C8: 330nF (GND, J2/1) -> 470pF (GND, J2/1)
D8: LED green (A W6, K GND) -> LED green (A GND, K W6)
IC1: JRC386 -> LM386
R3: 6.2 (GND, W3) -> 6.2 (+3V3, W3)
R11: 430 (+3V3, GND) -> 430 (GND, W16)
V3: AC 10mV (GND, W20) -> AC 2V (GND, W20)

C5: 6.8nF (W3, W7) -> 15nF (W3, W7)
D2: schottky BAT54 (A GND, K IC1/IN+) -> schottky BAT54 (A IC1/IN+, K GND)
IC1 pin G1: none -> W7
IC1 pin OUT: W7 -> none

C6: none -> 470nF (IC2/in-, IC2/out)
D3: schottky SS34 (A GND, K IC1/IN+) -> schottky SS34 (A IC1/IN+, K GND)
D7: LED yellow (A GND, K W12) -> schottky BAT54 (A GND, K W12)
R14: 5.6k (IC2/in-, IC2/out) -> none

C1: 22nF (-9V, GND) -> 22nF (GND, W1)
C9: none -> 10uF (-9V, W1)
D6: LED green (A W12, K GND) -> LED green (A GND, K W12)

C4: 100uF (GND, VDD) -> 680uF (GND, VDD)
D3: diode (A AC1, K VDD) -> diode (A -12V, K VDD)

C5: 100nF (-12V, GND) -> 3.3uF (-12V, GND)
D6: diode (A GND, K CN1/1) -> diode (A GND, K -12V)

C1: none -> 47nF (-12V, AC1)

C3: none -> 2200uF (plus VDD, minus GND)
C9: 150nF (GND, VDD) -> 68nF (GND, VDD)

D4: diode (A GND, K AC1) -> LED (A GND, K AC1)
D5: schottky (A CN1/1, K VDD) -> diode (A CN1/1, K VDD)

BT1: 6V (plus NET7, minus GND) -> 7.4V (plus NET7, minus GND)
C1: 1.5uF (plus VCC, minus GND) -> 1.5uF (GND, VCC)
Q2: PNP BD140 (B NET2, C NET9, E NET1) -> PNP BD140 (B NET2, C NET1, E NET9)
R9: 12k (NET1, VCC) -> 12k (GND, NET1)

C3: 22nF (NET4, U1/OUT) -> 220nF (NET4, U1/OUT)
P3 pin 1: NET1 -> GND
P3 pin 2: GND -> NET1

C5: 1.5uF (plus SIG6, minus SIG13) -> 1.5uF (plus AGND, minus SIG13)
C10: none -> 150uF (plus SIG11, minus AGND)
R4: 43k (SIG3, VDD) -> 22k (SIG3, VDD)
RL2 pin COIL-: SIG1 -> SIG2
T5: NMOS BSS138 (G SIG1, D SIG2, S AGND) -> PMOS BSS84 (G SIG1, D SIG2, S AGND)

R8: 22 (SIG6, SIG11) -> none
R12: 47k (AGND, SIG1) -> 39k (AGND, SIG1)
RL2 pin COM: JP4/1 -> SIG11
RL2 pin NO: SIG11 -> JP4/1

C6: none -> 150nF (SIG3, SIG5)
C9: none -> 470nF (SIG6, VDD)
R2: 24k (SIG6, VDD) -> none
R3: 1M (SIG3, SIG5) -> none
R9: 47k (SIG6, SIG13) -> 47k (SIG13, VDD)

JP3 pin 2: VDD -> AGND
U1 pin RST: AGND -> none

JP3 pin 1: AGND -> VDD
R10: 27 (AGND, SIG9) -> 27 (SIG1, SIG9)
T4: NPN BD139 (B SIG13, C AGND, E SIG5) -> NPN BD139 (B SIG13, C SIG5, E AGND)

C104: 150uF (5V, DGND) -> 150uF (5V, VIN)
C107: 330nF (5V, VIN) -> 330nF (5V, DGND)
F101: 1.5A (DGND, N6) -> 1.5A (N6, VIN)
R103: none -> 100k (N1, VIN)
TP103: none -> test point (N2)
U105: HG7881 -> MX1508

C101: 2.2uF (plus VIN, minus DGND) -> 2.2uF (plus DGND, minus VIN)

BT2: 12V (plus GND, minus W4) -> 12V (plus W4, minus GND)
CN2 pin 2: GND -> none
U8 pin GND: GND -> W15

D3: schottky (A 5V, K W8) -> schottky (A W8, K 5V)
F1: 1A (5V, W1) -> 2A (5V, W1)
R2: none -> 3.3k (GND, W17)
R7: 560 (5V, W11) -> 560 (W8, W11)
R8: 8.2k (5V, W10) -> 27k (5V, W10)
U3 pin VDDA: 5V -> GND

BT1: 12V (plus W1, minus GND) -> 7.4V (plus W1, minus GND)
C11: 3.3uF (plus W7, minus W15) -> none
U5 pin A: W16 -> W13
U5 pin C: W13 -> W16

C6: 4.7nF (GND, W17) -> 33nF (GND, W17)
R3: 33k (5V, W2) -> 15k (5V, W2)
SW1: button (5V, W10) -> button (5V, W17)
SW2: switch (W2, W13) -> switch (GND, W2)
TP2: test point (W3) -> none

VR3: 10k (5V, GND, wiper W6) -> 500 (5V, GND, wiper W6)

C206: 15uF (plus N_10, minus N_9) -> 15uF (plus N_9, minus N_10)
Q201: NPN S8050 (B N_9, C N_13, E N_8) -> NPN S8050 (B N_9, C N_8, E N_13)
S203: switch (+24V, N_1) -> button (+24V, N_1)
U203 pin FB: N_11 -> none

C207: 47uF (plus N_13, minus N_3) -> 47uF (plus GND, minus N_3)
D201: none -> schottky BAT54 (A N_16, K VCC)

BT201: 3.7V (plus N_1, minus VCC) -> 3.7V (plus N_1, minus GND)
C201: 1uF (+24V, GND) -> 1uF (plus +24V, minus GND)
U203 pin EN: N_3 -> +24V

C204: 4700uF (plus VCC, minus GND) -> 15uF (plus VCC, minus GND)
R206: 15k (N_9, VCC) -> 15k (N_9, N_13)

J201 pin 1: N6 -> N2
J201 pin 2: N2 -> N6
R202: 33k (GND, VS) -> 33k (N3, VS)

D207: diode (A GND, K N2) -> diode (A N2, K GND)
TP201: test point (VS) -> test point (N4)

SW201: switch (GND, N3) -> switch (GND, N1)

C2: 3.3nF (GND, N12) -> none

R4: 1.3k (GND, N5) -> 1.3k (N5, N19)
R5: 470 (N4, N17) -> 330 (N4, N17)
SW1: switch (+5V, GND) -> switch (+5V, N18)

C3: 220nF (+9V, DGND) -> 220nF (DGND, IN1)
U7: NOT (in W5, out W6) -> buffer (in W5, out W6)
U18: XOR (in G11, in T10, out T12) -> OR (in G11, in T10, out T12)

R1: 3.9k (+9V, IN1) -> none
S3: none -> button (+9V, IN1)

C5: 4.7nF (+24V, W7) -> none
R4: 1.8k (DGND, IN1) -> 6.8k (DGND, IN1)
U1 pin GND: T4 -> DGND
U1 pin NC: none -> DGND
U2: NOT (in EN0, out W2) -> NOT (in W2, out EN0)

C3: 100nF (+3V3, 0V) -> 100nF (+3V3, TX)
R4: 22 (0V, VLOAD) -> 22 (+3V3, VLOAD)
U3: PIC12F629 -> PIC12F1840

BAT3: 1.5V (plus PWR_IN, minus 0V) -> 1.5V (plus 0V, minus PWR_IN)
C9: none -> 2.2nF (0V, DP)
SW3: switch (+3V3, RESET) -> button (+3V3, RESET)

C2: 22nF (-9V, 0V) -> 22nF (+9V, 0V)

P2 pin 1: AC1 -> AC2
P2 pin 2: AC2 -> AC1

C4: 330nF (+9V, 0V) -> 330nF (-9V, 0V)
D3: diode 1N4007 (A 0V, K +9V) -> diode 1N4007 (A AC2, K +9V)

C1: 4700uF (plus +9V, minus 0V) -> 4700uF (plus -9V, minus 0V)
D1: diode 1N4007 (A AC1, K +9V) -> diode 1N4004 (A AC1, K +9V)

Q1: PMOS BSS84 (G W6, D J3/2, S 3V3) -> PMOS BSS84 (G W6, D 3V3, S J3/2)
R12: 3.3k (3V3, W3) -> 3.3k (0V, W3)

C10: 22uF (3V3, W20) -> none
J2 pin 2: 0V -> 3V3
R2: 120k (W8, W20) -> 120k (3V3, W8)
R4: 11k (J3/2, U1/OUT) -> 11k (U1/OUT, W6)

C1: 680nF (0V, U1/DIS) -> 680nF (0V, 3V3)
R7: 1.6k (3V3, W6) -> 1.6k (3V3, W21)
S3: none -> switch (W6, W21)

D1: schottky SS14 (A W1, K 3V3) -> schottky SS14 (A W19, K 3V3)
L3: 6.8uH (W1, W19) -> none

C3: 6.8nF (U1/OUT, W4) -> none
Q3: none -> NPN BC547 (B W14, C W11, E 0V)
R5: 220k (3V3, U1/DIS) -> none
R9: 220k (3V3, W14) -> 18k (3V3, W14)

########################################

[Work item]:
Given the records above, return exactly the lines starting at the line containing "TP201: test point (VS) -> test point (N4)" and ending at the line containing "R5: 220k (3V3, U1/DIS) -> none", including both.

[Response to this task]:
TP201: test point (VS) -> test point (N4)

SW201: switch (GND, N3) -> switch (GND, N1)

C2: 3.3nF (GND, N12) -> none

R4: 1.3k (GND, N5) -> 1.3k (N5, N19)
R5: 470 (N4, N17) -> 330 (N4, N17)
SW1: switch (+5V, GND) -> switch (+5V, N18)

C3: 220nF (+9V, DGND) -> 220nF (DGND, IN1)
U7: NOT (in W5, out W6) -> buffer (in W5, out W6)
U18: XOR (in G11, in T10, out T12) -> OR (in G11, in T10, out T12)

R1: 3.9k (+9V, IN1) -> none
S3: none -> button (+9V, IN1)

C5: 4.7nF (+24V, W7) -> none
R4: 1.8k (DGND, IN1) -> 6.8k (DGND, IN1)
U1 pin GND: T4 -> DGND
U1 pin NC: none -> DGND
U2: NOT (in EN0, out W2) -> NOT (in W2, out EN0)

C3: 100nF (+3V3, 0V) -> 100nF (+3V3, TX)
R4: 22 (0V, VLOAD) -> 22 (+3V3, VLOAD)
U3: PIC12F629 -> PIC12F1840

BAT3: 1.5V (plus PWR_IN, minus 0V) -> 1.5V (plus 0V, minus PWR_IN)
C9: none -> 2.2nF (0V, DP)
SW3: switch (+3V3, RESET) -> button (+3V3, RESET)

C2: 22nF (-9V, 0V) -> 22nF (+9V, 0V)

P2 pin 1: AC1 -> AC2
P2 pin 2: AC2 -> AC1

C4: 330nF (+9V, 0V) -> 330nF (-9V, 0V)
D3: diode 1N4007 (A 0V, K +9V) -> diode 1N4007 (A AC2, K +9V)

C1: 4700uF (plus +9V, minus 0V) -> 4700uF (plus -9V, minus 0V)
D1: diode 1N4007 (A AC1, K +9V) -> diode 1N4004 (A AC1, K +9V)

Q1: PMOS BSS84 (G W6, D J3/2, S 3V3) -> PMOS BSS84 (G W6, D 3V3, S J3/2)
R12: 3.3k (3V3, W3) -> 3.3k (0V, W3)

C10: 22uF (3V3, W20) -> none
J2 pin 2: 0V -> 3V3
R2: 120k (W8, W20) -> 120k (3V3, W8)
R4: 11k (J3/2, U1/OUT) -> 11k (U1/OUT, W6)

C1: 680nF (0V, U1/DIS) -> 680nF (0V, 3V3)
R7: 1.6k (3V3, W6) -> 1.6k (3V3, W21)
S3: none -> switch (W6, W21)

D1: schottky SS14 (A W1, K 3V3) -> schottky SS14 (A W19, K 3V3)
L3: 6.8uH (W1, W19) -> none

C3: 6.8nF (U1/OUT, W4) -> none
Q3: none -> NPN BC547 (B W14, C W11, E 0V)
R5: 220k (3V3, U1/DIS) -> none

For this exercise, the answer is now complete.